◆ WRITTEN TASK ◆
Give back all of the data exactly, with every picture omitted.

◆ RECORDS FOR THIS EXERCISE ◆

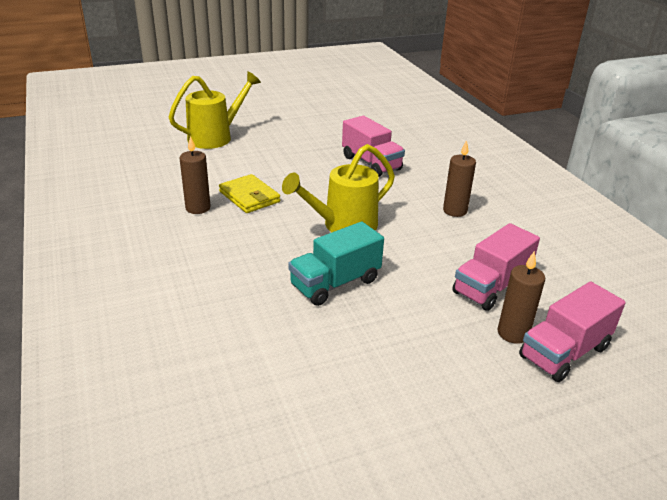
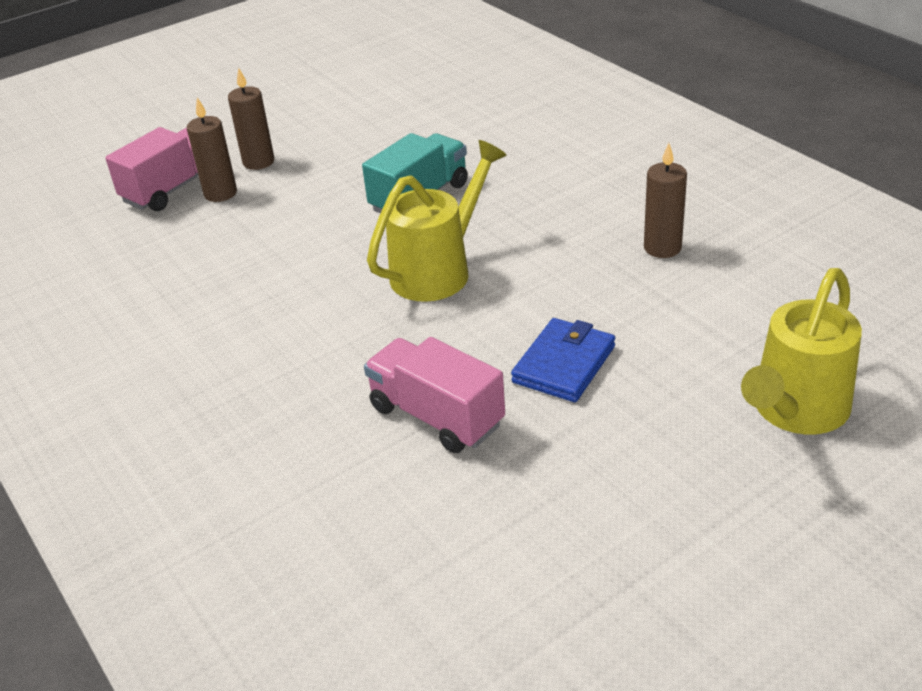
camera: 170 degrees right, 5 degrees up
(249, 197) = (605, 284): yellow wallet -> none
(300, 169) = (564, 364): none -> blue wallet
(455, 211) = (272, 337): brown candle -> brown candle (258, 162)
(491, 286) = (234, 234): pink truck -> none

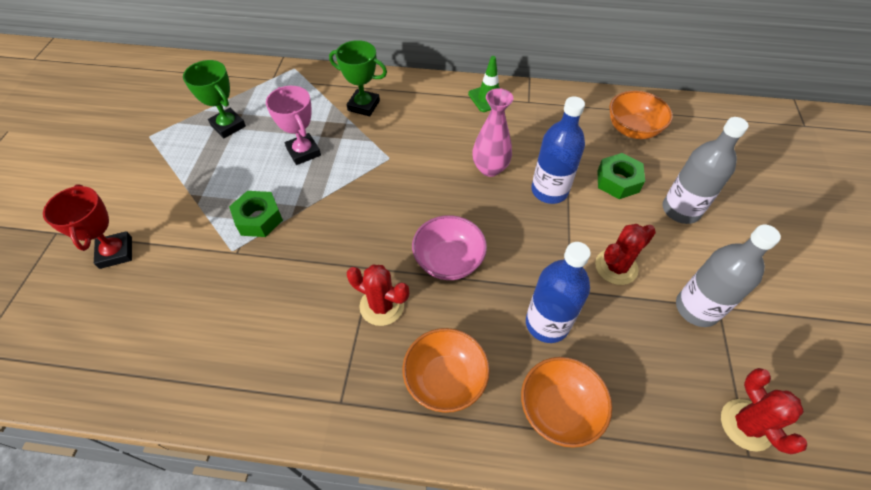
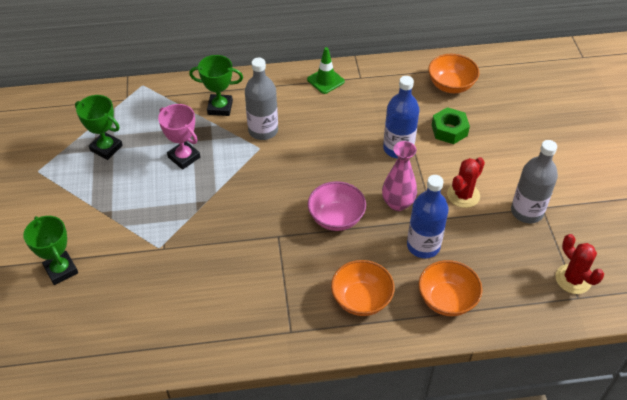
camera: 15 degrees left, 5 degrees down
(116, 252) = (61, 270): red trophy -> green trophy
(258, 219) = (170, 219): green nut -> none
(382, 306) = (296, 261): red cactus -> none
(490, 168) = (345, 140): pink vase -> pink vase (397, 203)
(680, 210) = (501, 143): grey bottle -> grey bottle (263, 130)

◆ TASK RESPONSE ◆
camera: 170 degrees right, 5 degrees up
(249, 197) = (605, 284): yellow wallet -> none
(300, 169) = (564, 364): none -> blue wallet
(455, 211) = (272, 337): brown candle -> brown candle (258, 162)
(491, 286) = (234, 234): pink truck -> none

camera: 15 degrees left, 5 degrees down
(116, 252) = (61, 270): red trophy -> green trophy
(258, 219) = (170, 219): green nut -> none
(382, 306) = (296, 261): red cactus -> none
(490, 168) = (345, 140): pink vase -> pink vase (397, 203)
(680, 210) = (501, 143): grey bottle -> grey bottle (263, 130)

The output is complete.